[Source material]

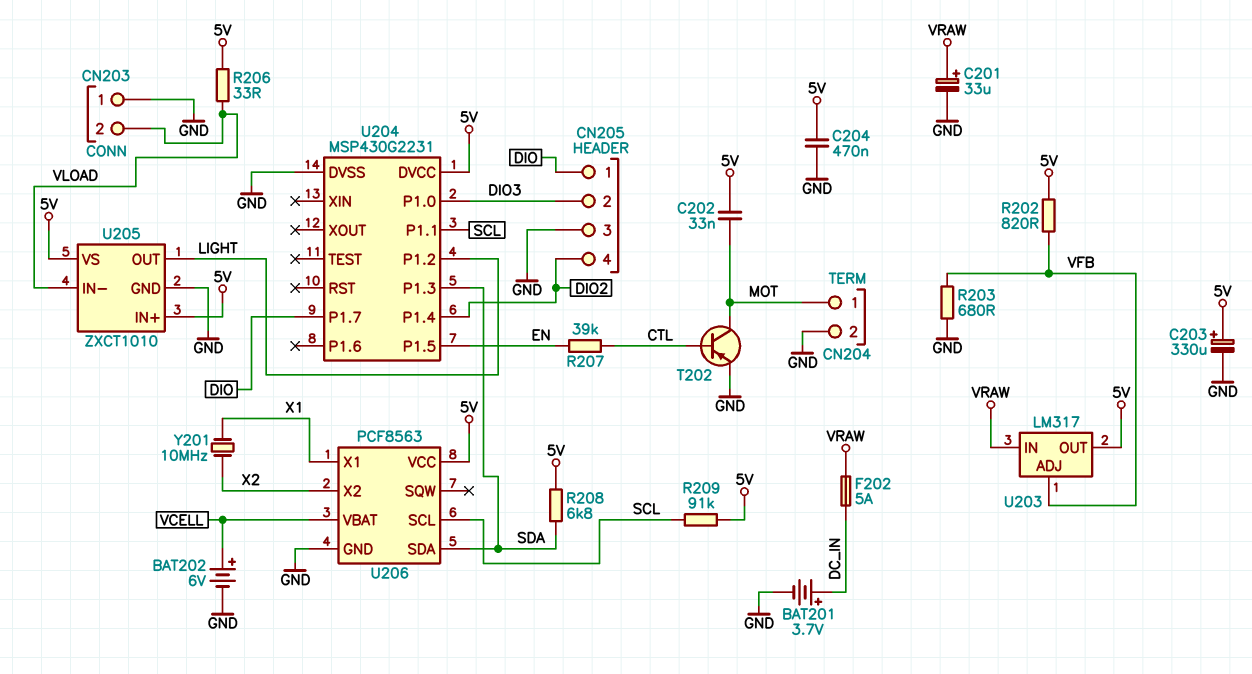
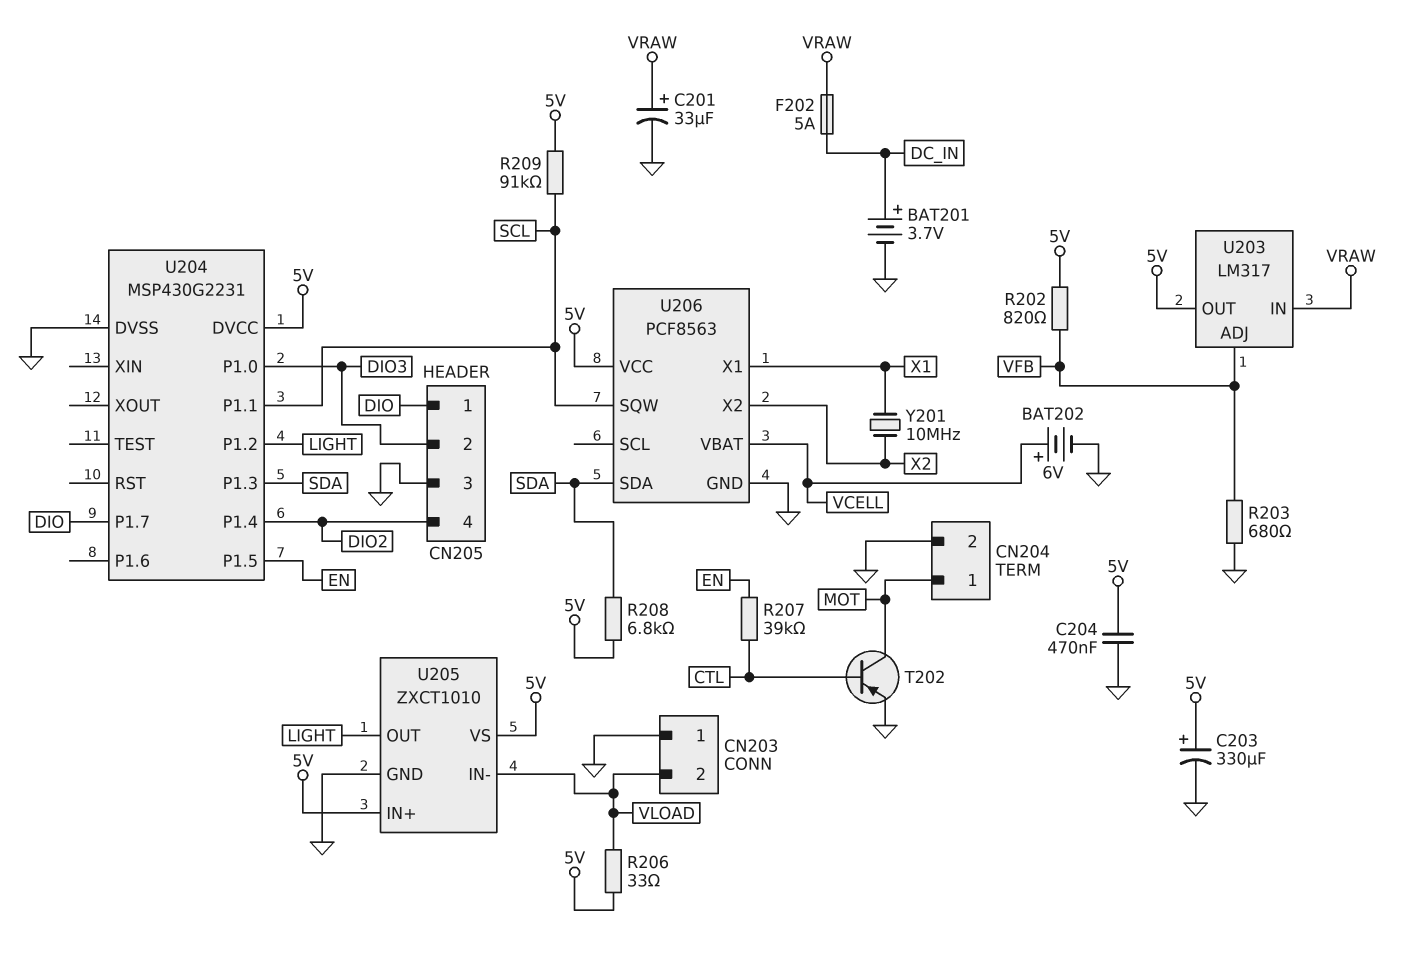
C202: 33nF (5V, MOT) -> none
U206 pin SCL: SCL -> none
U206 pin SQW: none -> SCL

[/Source material]
[Source material]

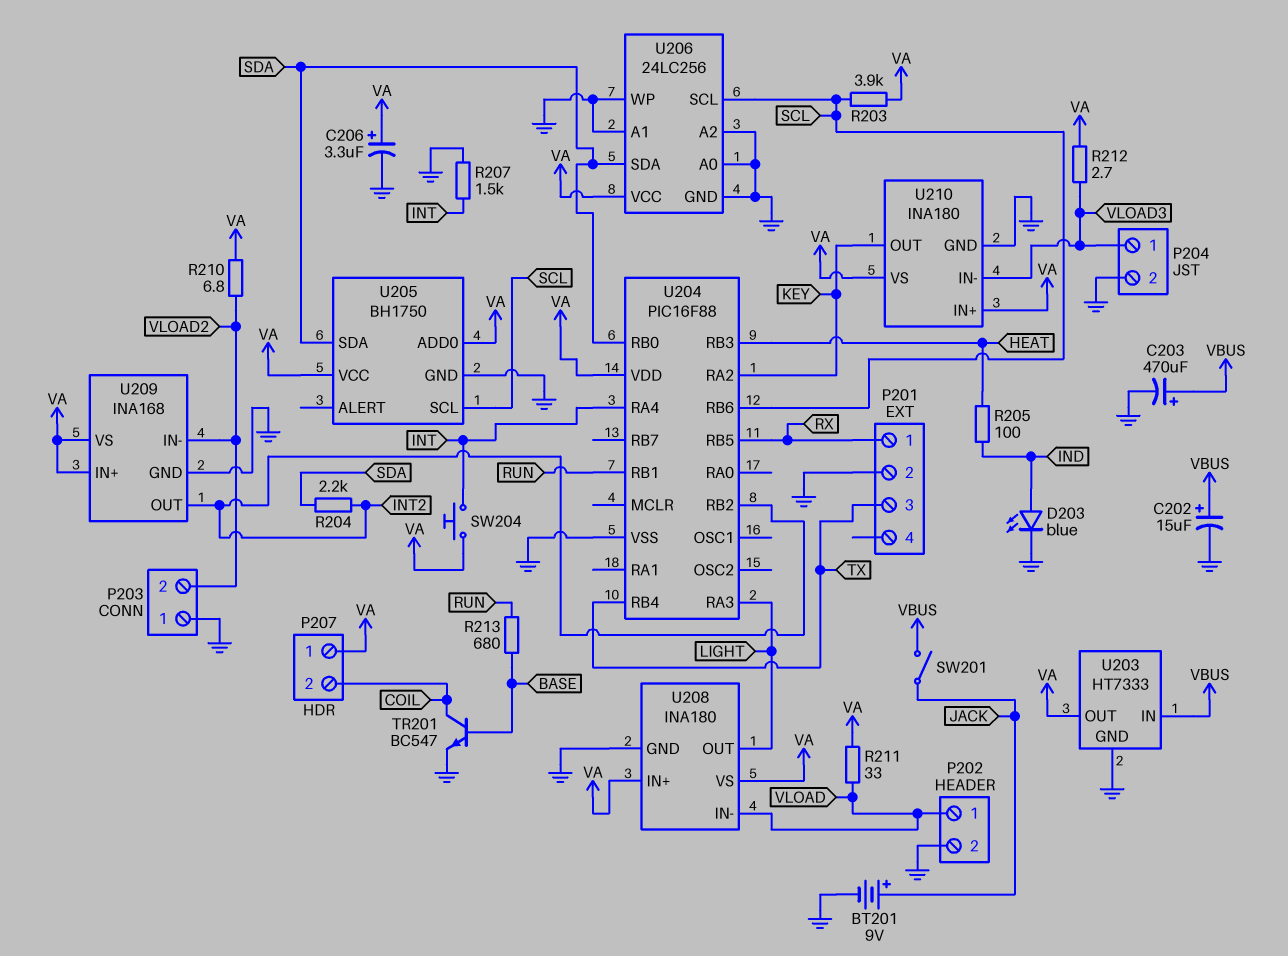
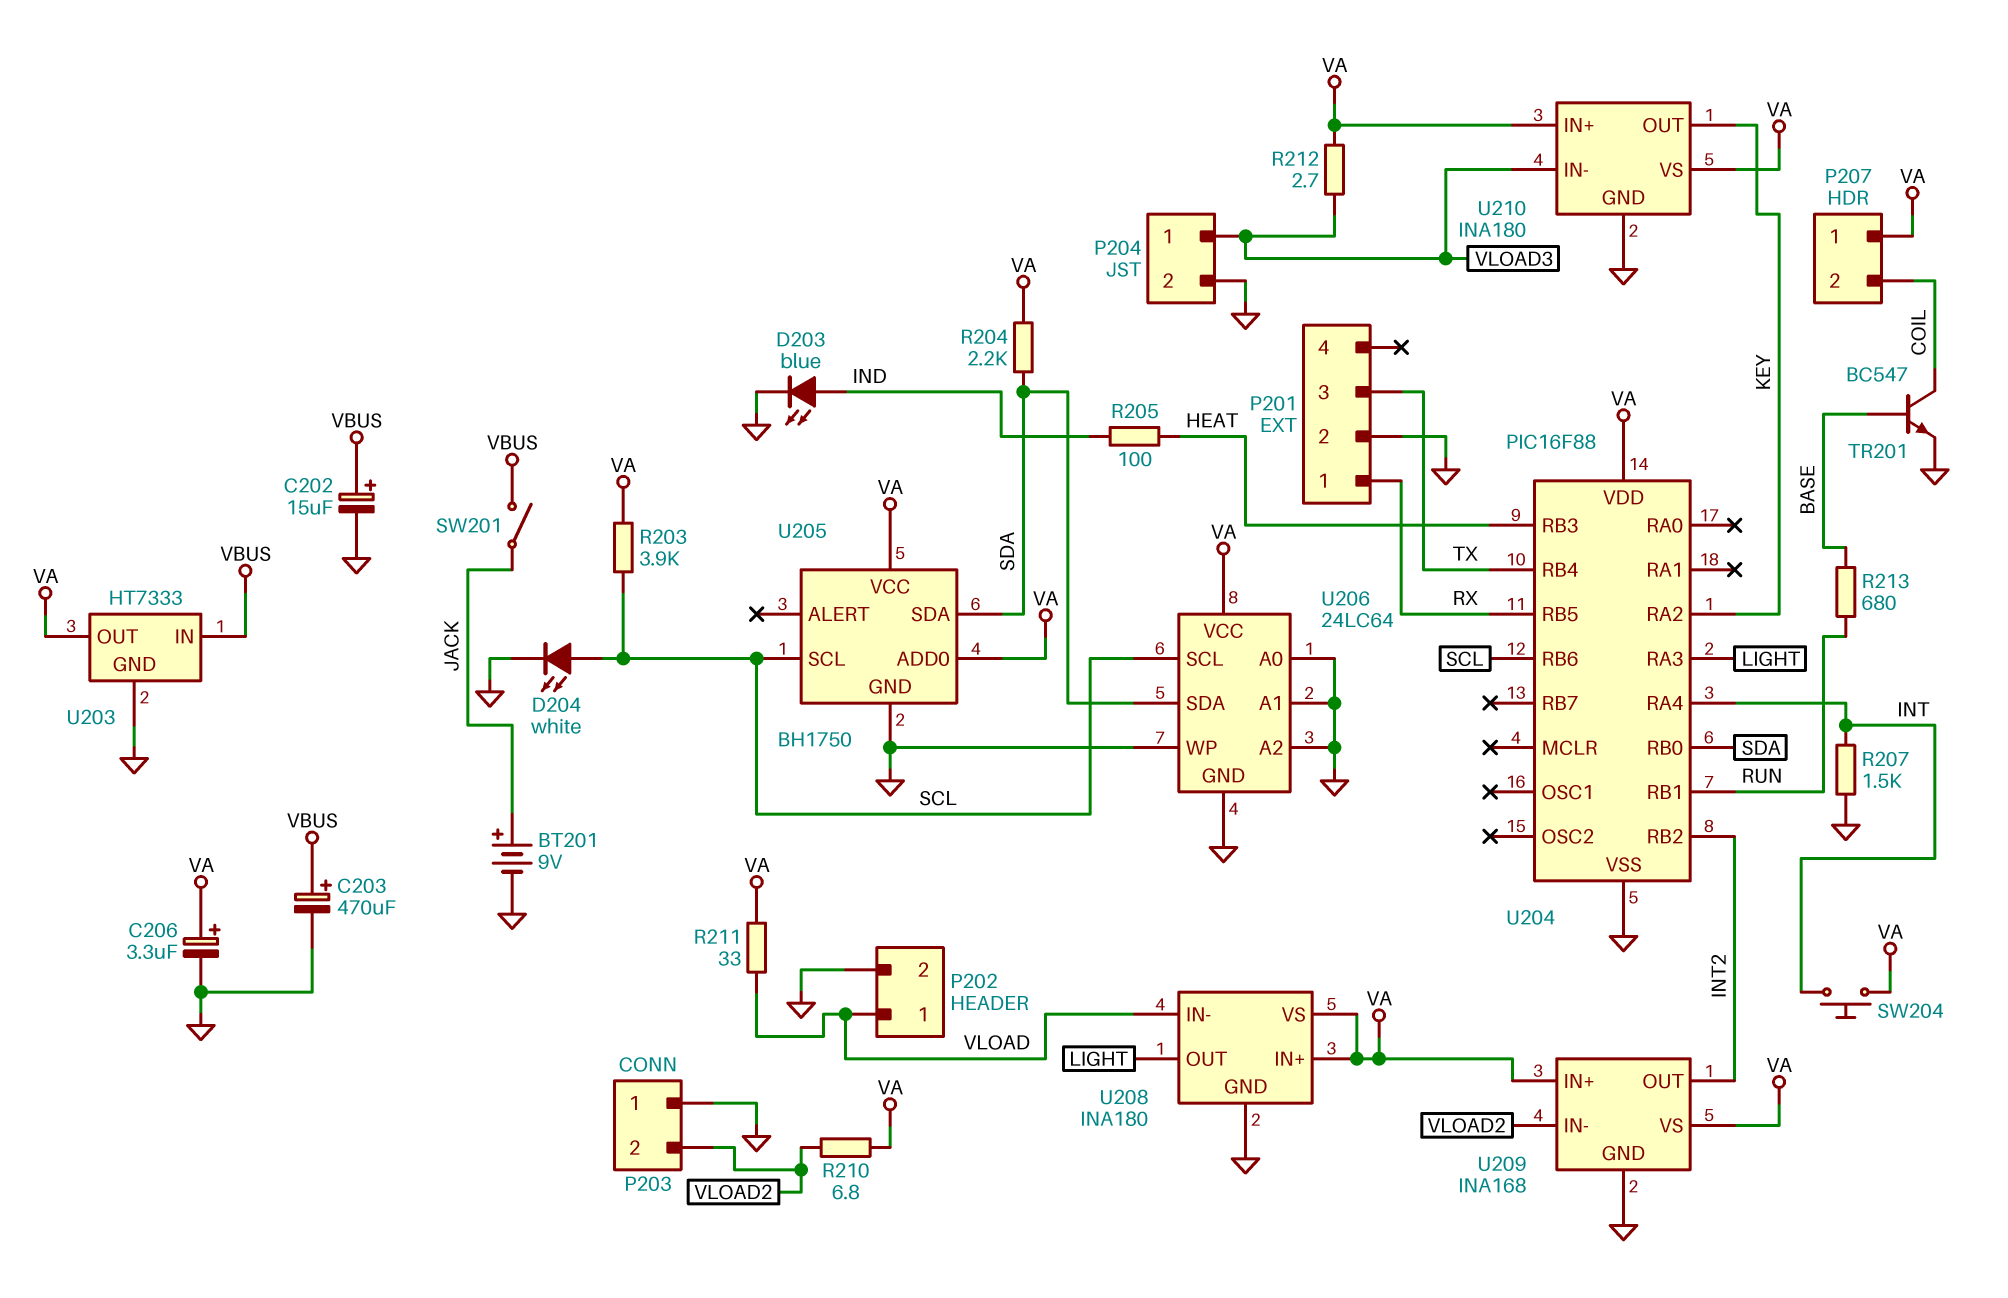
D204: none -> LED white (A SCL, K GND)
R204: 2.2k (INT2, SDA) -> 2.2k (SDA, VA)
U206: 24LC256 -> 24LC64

[/Source material]

Problem details: Scan the listing above and identify each line holding the string "none"; copy every such line.

Answer below:
C202: 33nF (5V, MOT) -> none
U206 pin SCL: SCL -> none
U206 pin SQW: none -> SCL
D204: none -> LED white (A SCL, K GND)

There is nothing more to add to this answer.